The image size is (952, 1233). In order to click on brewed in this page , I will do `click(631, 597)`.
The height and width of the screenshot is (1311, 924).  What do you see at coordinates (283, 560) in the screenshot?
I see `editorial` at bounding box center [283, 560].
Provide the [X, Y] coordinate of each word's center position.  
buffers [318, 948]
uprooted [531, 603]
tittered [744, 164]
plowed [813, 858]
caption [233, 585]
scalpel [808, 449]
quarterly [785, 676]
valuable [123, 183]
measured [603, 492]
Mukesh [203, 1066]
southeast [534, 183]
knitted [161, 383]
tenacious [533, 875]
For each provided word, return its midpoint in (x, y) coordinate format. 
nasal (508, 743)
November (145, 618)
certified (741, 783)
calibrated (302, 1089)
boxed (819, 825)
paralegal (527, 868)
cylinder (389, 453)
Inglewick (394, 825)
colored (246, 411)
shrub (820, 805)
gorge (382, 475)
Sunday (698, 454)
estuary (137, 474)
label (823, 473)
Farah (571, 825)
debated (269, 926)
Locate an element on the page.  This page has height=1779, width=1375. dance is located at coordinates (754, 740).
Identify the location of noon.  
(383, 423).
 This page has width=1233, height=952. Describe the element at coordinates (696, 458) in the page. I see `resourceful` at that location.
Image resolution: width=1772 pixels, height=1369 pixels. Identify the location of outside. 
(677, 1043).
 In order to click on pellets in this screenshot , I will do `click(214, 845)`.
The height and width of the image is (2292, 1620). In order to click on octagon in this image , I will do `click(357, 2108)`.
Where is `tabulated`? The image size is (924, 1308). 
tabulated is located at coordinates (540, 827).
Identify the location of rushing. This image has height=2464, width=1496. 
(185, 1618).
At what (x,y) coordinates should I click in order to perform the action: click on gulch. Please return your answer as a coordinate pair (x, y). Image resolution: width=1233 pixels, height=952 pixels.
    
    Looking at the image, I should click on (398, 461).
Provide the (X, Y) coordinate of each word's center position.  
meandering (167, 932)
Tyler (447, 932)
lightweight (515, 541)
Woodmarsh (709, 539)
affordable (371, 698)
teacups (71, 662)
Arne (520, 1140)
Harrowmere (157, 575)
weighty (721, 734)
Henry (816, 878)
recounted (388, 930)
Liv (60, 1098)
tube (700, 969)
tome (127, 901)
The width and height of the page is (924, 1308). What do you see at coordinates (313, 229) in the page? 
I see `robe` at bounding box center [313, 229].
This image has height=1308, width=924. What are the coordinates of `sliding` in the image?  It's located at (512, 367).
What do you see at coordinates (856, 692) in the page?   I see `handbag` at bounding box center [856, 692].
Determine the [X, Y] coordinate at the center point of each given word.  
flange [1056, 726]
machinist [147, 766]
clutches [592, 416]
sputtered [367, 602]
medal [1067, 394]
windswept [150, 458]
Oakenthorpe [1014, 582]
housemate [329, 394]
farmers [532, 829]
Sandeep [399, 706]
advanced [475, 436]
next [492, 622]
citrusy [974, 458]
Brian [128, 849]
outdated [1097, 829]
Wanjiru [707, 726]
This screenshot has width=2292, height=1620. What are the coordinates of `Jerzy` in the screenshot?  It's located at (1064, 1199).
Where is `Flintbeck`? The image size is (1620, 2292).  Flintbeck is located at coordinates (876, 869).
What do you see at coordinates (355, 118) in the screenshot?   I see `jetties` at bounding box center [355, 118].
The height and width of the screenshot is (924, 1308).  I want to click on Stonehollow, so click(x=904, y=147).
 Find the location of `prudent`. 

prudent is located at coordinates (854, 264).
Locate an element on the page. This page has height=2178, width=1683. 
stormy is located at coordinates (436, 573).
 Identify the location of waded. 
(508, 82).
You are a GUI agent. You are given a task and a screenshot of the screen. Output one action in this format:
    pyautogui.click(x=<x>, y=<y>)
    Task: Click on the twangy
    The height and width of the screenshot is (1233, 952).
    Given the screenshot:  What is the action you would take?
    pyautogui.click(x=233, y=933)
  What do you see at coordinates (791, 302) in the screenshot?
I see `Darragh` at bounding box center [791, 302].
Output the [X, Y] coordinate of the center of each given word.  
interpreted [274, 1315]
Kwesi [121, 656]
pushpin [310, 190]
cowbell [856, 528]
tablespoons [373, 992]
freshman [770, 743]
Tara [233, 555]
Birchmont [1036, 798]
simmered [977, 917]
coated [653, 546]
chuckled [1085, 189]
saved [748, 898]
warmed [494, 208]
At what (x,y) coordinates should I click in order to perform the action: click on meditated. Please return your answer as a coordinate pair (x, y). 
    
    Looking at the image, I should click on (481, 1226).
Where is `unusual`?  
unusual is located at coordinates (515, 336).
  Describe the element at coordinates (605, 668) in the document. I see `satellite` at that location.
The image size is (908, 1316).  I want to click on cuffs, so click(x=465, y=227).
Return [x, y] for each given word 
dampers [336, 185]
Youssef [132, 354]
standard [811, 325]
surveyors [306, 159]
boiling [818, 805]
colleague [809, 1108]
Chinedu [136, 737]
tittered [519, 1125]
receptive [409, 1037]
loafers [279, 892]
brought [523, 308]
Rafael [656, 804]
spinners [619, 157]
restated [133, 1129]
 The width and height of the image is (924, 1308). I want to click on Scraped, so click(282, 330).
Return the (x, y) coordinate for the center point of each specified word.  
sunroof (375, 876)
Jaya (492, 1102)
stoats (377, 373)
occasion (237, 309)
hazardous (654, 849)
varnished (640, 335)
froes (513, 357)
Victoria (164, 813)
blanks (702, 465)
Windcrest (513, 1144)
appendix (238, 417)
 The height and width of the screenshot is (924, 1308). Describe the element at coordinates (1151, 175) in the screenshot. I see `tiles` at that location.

> [WHAT YOU ARE ASKED TO DO]
Reproduce all the records, swapping "tittered" for "giggled" and keeping everything else the same.

> [ANSWER TO THIS EXERCISE]
The image size is (952, 1233). In order to click on brewed in this page , I will do `click(631, 597)`.
The height and width of the screenshot is (1311, 924).  What do you see at coordinates (283, 560) in the screenshot?
I see `editorial` at bounding box center [283, 560].
Provide the [X, Y] coordinate of each word's center position.  
buffers [318, 948]
uprooted [531, 603]
giggled [744, 164]
plowed [813, 858]
caption [233, 585]
scalpel [808, 449]
quarterly [785, 676]
valuable [123, 183]
measured [603, 492]
Mukesh [203, 1066]
southeast [534, 183]
knitted [161, 383]
tenacious [533, 875]
For each provided word, return its midpoint in (x, y) coordinate format. 
nasal (508, 743)
November (145, 618)
certified (741, 783)
calibrated (302, 1089)
boxed (819, 825)
paralegal (527, 868)
cylinder (389, 453)
Inglewick (394, 825)
colored (246, 411)
shrub (820, 805)
gorge (382, 475)
Sunday (698, 454)
estuary (137, 474)
label (823, 473)
Farah (571, 825)
debated (269, 926)
Locate an element on the page.  This page has height=1779, width=1375. dance is located at coordinates (754, 740).
Identify the location of noon.  
(383, 423).
 This page has width=1233, height=952. Describe the element at coordinates (696, 458) in the page. I see `resourceful` at that location.
Image resolution: width=1772 pixels, height=1369 pixels. Identify the location of outside. 
(677, 1043).
 In order to click on pellets in this screenshot , I will do `click(214, 845)`.
The height and width of the image is (2292, 1620). In order to click on octagon in this image , I will do `click(357, 2108)`.
Where is `tabulated`? The image size is (924, 1308). 
tabulated is located at coordinates (540, 827).
Identify the location of rushing. This image has height=2464, width=1496. 
(185, 1618).
At what (x,y) coordinates should I click in order to perform the action: click on gulch. Please return your answer as a coordinate pair (x, y). Image resolution: width=1233 pixels, height=952 pixels.
    
    Looking at the image, I should click on (398, 461).
Provide the (X, Y) coordinate of each word's center position.  
meandering (167, 932)
Tyler (447, 932)
lightweight (515, 541)
Woodmarsh (709, 539)
affordable (371, 698)
teacups (71, 662)
Arne (520, 1140)
Harrowmere (157, 575)
weighty (721, 734)
Henry (816, 878)
recounted (388, 930)
Liv (60, 1098)
tube (700, 969)
tome (127, 901)
The width and height of the page is (924, 1308). What do you see at coordinates (313, 229) in the page? 
I see `robe` at bounding box center [313, 229].
This image has height=1308, width=924. What are the coordinates of `sliding` in the image?  It's located at (512, 367).
What do you see at coordinates (856, 692) in the page?   I see `handbag` at bounding box center [856, 692].
Determine the [X, Y] coordinate at the center point of each given word.  
flange [1056, 726]
machinist [147, 766]
clutches [592, 416]
sputtered [367, 602]
medal [1067, 394]
windswept [150, 458]
Oakenthorpe [1014, 582]
housemate [329, 394]
farmers [532, 829]
Sandeep [399, 706]
advanced [475, 436]
next [492, 622]
citrusy [974, 458]
Brian [128, 849]
outdated [1097, 829]
Wanjiru [707, 726]
This screenshot has width=2292, height=1620. What are the coordinates of `Jerzy` in the screenshot?  It's located at (1064, 1199).
Where is `Flintbeck`? The image size is (1620, 2292).  Flintbeck is located at coordinates (876, 869).
What do you see at coordinates (355, 118) in the screenshot?   I see `jetties` at bounding box center [355, 118].
The height and width of the screenshot is (924, 1308).  I want to click on Stonehollow, so click(x=904, y=147).
 Find the location of `prudent`. 

prudent is located at coordinates (854, 264).
Locate an element on the page. This page has height=2178, width=1683. 
stormy is located at coordinates (436, 573).
 Identify the location of waded. 
(508, 82).
You are a GUI agent. You are given a task and a screenshot of the screen. Output one action in this format:
    pyautogui.click(x=<x>, y=<y>)
    Task: Click on the twangy
    The height and width of the screenshot is (1233, 952).
    Given the screenshot:  What is the action you would take?
    pyautogui.click(x=233, y=933)
  What do you see at coordinates (791, 302) in the screenshot?
I see `Darragh` at bounding box center [791, 302].
Output the [X, Y] coordinate of the center of each given word.  
interpreted [274, 1315]
Kwesi [121, 656]
pushpin [310, 190]
cowbell [856, 528]
tablespoons [373, 992]
freshman [770, 743]
Tara [233, 555]
Birchmont [1036, 798]
simmered [977, 917]
coated [653, 546]
chuckled [1085, 189]
saved [748, 898]
warmed [494, 208]
At what (x,y) coordinates should I click in order to perform the action: click on meditated. Please return your answer as a coordinate pair (x, y). 
    
    Looking at the image, I should click on (481, 1226).
Where is `unusual`?  
unusual is located at coordinates (515, 336).
  Describe the element at coordinates (605, 668) in the document. I see `satellite` at that location.
The image size is (908, 1316).  I want to click on cuffs, so click(x=465, y=227).
Return [x, y] for each given word 
dampers [336, 185]
Youssef [132, 354]
standard [811, 325]
surveyors [306, 159]
boiling [818, 805]
colleague [809, 1108]
Chinedu [136, 737]
giggled [519, 1125]
receptive [409, 1037]
loafers [279, 892]
brought [523, 308]
Rafael [656, 804]
spinners [619, 157]
restated [133, 1129]
 The width and height of the image is (924, 1308). I want to click on Scraped, so click(282, 330).
Return the (x, y) coordinate for the center point of each specified word.  
sunroof (375, 876)
Jaya (492, 1102)
stoats (377, 373)
occasion (237, 309)
hazardous (654, 849)
varnished (640, 335)
froes (513, 357)
Victoria (164, 813)
blanks (702, 465)
Windcrest (513, 1144)
appendix (238, 417)
 The height and width of the screenshot is (924, 1308). Describe the element at coordinates (1151, 175) in the screenshot. I see `tiles` at that location.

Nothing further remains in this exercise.